### The data:
= Beginning of Section =

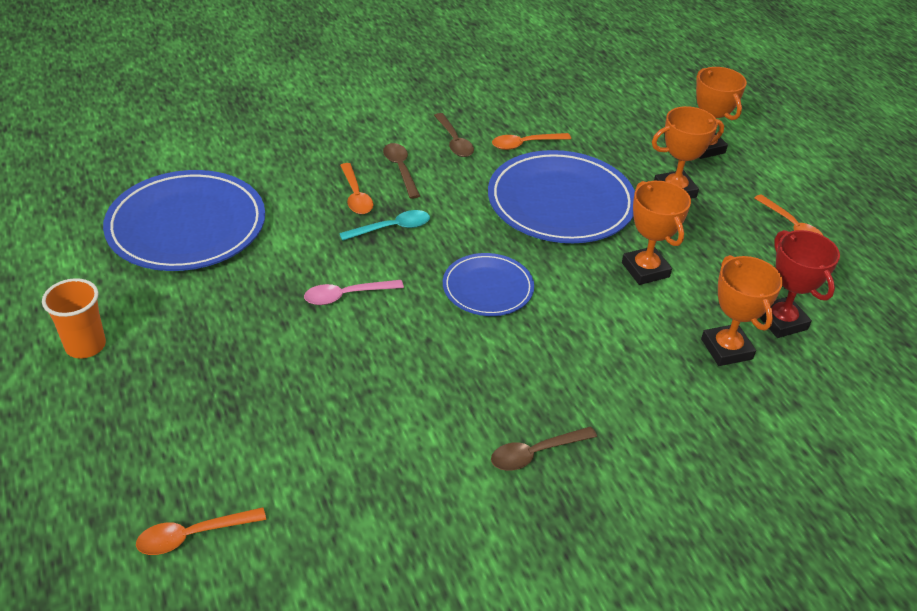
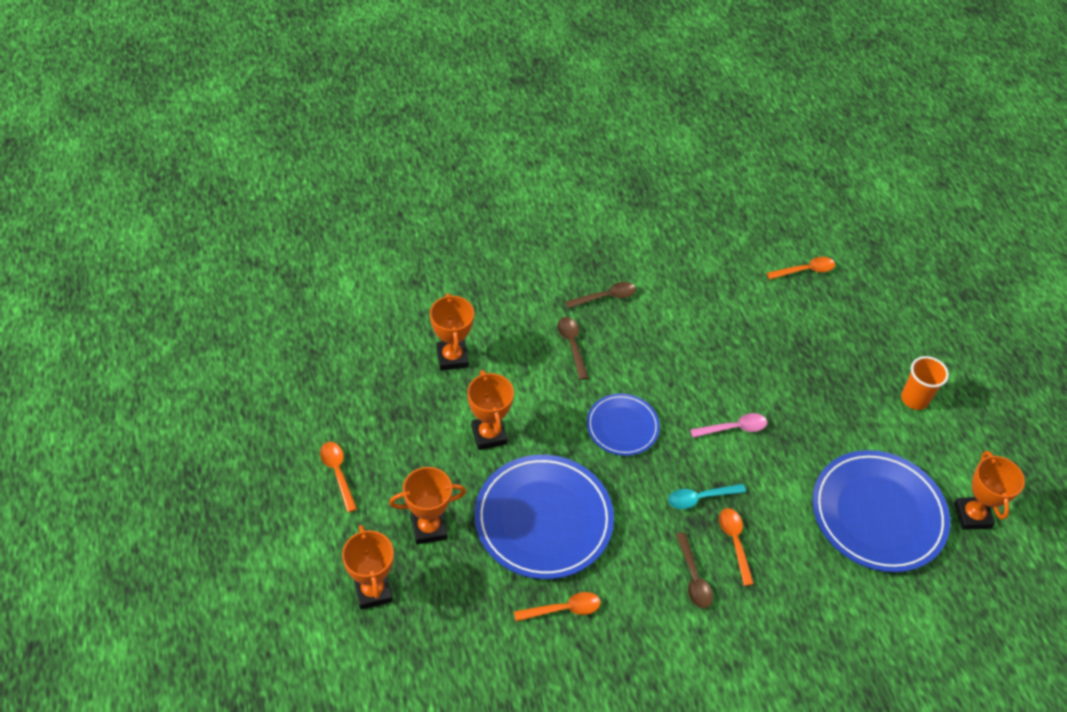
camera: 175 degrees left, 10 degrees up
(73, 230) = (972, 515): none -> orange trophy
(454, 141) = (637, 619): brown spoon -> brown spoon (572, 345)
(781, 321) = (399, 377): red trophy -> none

= End of Section =
= Beginning of Section =

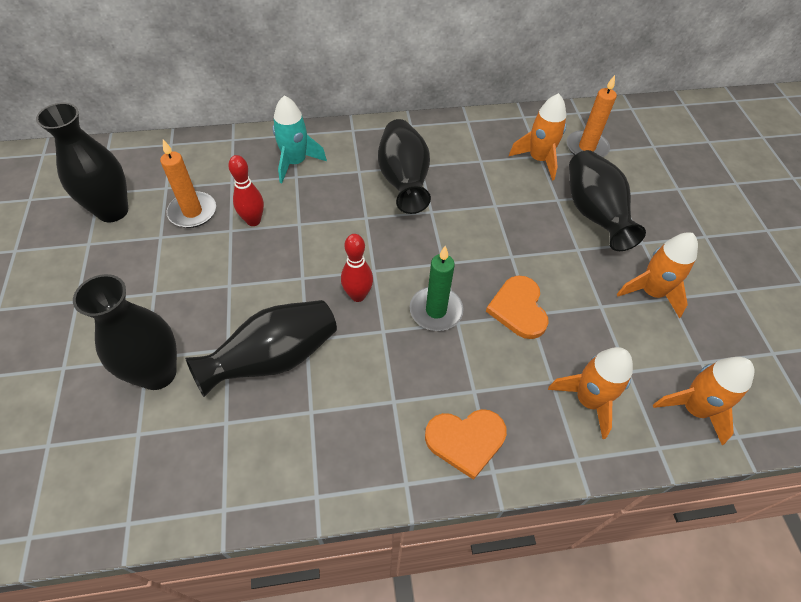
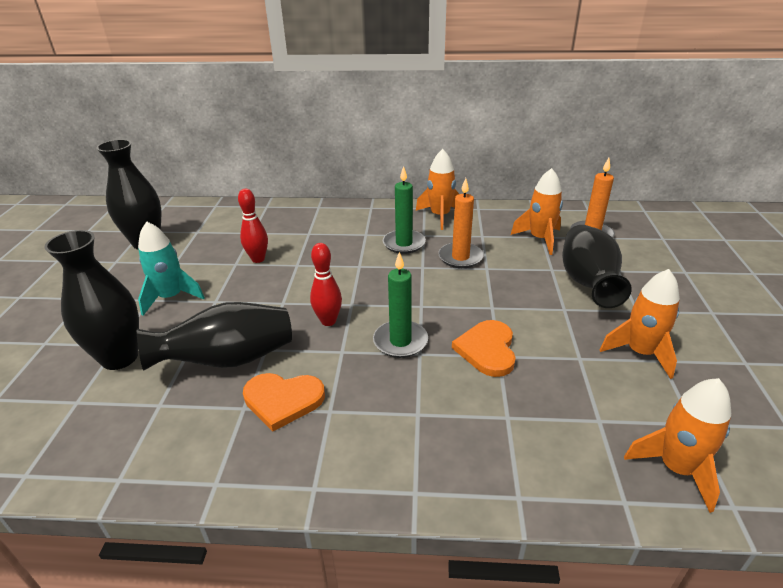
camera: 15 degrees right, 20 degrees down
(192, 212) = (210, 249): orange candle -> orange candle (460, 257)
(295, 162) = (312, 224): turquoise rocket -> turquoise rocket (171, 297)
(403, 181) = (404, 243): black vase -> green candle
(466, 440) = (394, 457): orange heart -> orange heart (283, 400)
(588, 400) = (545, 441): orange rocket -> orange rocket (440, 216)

= End of Section =

### Work required:
In the listing above, find the line containing "(454, 141) = (637, 619): brown" and the line containing "(781, 321) = (399, 377): red trophy -> none", then repeat those two lines and everything between them exactly.

### Response to this exercise:
(454, 141) = (637, 619): brown spoon -> brown spoon (572, 345)
(781, 321) = (399, 377): red trophy -> none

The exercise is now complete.